Directions. Below are records to be copied exactly; their pictures are to be omitted.

Information supplied.
---------------

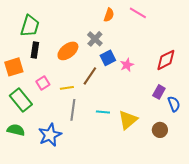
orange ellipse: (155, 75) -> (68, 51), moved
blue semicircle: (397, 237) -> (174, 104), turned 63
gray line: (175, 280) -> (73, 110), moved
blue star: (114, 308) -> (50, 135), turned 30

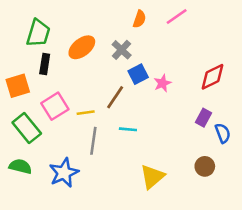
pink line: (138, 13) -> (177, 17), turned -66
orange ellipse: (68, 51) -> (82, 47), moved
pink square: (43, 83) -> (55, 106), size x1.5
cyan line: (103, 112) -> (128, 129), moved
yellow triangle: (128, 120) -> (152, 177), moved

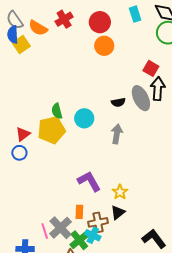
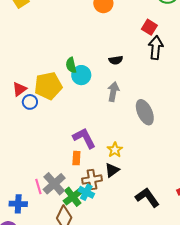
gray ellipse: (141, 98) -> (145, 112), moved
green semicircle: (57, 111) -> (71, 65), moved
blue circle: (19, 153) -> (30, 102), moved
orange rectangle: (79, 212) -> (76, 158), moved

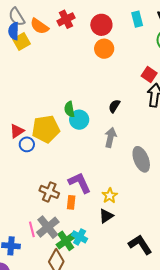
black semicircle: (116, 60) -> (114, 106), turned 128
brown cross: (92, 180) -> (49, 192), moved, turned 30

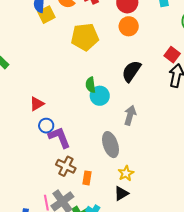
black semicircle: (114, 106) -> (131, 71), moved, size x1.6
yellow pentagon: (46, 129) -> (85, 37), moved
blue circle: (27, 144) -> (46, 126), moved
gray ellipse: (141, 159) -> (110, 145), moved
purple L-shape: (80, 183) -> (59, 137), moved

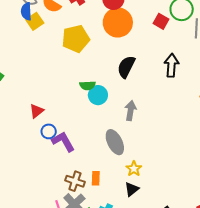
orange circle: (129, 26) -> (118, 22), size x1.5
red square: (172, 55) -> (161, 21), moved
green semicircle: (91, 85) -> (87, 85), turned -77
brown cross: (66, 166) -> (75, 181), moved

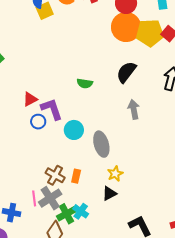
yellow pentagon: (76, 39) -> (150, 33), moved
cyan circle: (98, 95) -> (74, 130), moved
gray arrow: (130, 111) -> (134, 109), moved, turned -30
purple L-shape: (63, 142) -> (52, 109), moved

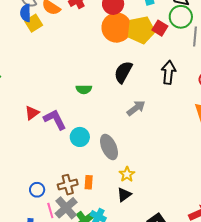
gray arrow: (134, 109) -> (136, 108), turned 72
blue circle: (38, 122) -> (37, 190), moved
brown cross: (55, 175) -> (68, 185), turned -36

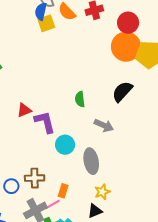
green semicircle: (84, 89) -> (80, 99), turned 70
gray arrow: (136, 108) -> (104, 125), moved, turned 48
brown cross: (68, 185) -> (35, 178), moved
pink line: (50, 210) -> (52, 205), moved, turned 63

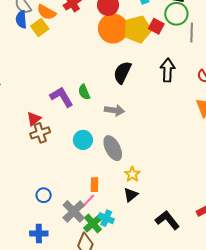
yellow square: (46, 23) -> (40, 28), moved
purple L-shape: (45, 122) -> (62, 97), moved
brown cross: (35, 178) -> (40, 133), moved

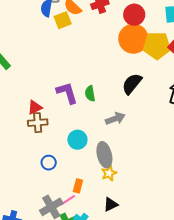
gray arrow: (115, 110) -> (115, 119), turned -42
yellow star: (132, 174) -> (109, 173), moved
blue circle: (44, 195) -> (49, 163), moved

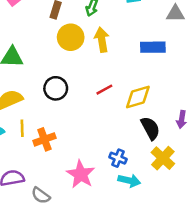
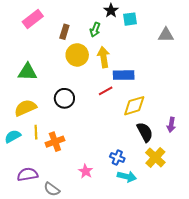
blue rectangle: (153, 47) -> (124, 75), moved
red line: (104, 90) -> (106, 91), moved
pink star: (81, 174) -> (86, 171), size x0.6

---------------

Response.
orange ellipse: (155, 75) -> (68, 51), moved
blue semicircle: (397, 237) -> (174, 104), turned 63
gray line: (175, 280) -> (73, 110), moved
blue star: (114, 308) -> (50, 135), turned 30

pink line: (138, 13) -> (177, 17), turned -66
orange ellipse: (68, 51) -> (82, 47), moved
pink square: (43, 83) -> (55, 106), size x1.5
cyan line: (103, 112) -> (128, 129), moved
yellow triangle: (128, 120) -> (152, 177), moved

gray ellipse: (141, 98) -> (145, 112), moved
green semicircle: (57, 111) -> (71, 65), moved
blue circle: (19, 153) -> (30, 102), moved
orange rectangle: (79, 212) -> (76, 158), moved

black semicircle: (116, 60) -> (114, 106), turned 128
brown cross: (92, 180) -> (49, 192), moved, turned 30

black semicircle: (114, 106) -> (131, 71), moved, size x1.6
yellow pentagon: (46, 129) -> (85, 37), moved
blue circle: (27, 144) -> (46, 126), moved
gray ellipse: (141, 159) -> (110, 145), moved
purple L-shape: (80, 183) -> (59, 137), moved

orange circle: (129, 26) -> (118, 22), size x1.5
red square: (172, 55) -> (161, 21), moved
green semicircle: (91, 85) -> (87, 85), turned -77
brown cross: (66, 166) -> (75, 181), moved

yellow pentagon: (76, 39) -> (150, 33), moved
cyan circle: (98, 95) -> (74, 130), moved
gray arrow: (130, 111) -> (134, 109), moved, turned -30
purple L-shape: (63, 142) -> (52, 109), moved

gray arrow: (134, 109) -> (136, 108), turned 72
blue circle: (38, 122) -> (37, 190), moved
brown cross: (55, 175) -> (68, 185), turned -36

green semicircle: (84, 89) -> (80, 99), turned 70
gray arrow: (136, 108) -> (104, 125), moved, turned 48
brown cross: (68, 185) -> (35, 178), moved
pink line: (50, 210) -> (52, 205), moved, turned 63

yellow square: (46, 23) -> (40, 28), moved
purple L-shape: (45, 122) -> (62, 97), moved
brown cross: (35, 178) -> (40, 133), moved

gray arrow: (115, 110) -> (115, 119), turned -42
yellow star: (132, 174) -> (109, 173), moved
blue circle: (44, 195) -> (49, 163), moved

blue rectangle: (153, 47) -> (124, 75), moved
red line: (104, 90) -> (106, 91), moved
pink star: (81, 174) -> (86, 171), size x0.6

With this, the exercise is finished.